» Exercise objective
Transcribe the listing below exactly, leaving out each image.

» Given material
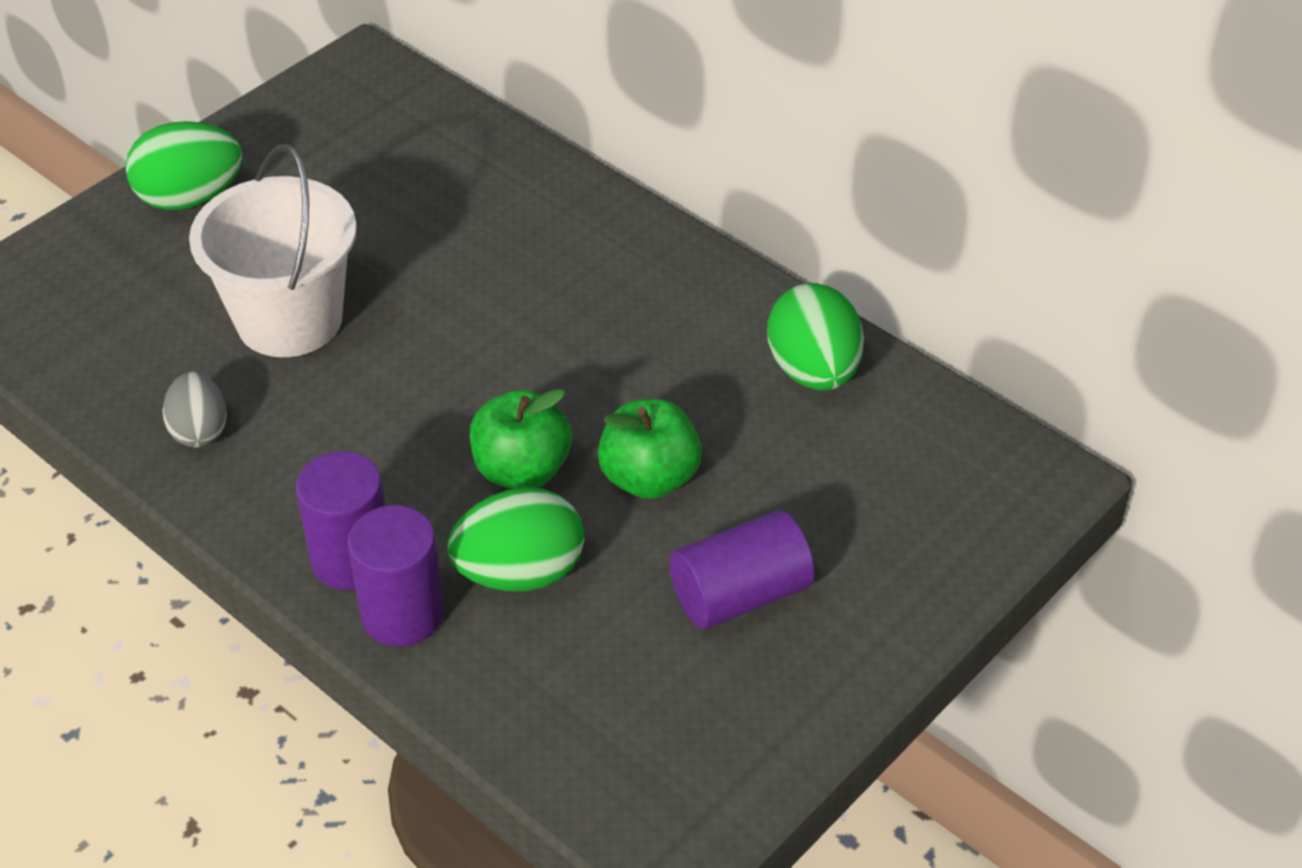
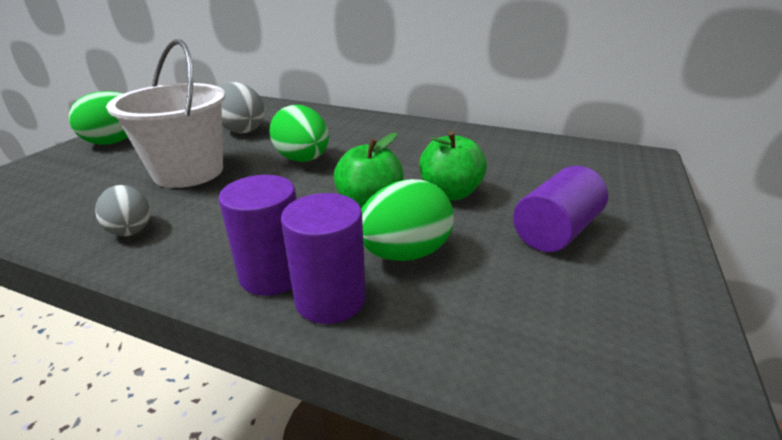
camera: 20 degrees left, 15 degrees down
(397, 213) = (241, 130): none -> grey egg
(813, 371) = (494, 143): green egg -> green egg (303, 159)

» Exercise result
camera: 20 degrees left, 15 degrees down
(397, 213) = (241, 130): none -> grey egg
(813, 371) = (494, 143): green egg -> green egg (303, 159)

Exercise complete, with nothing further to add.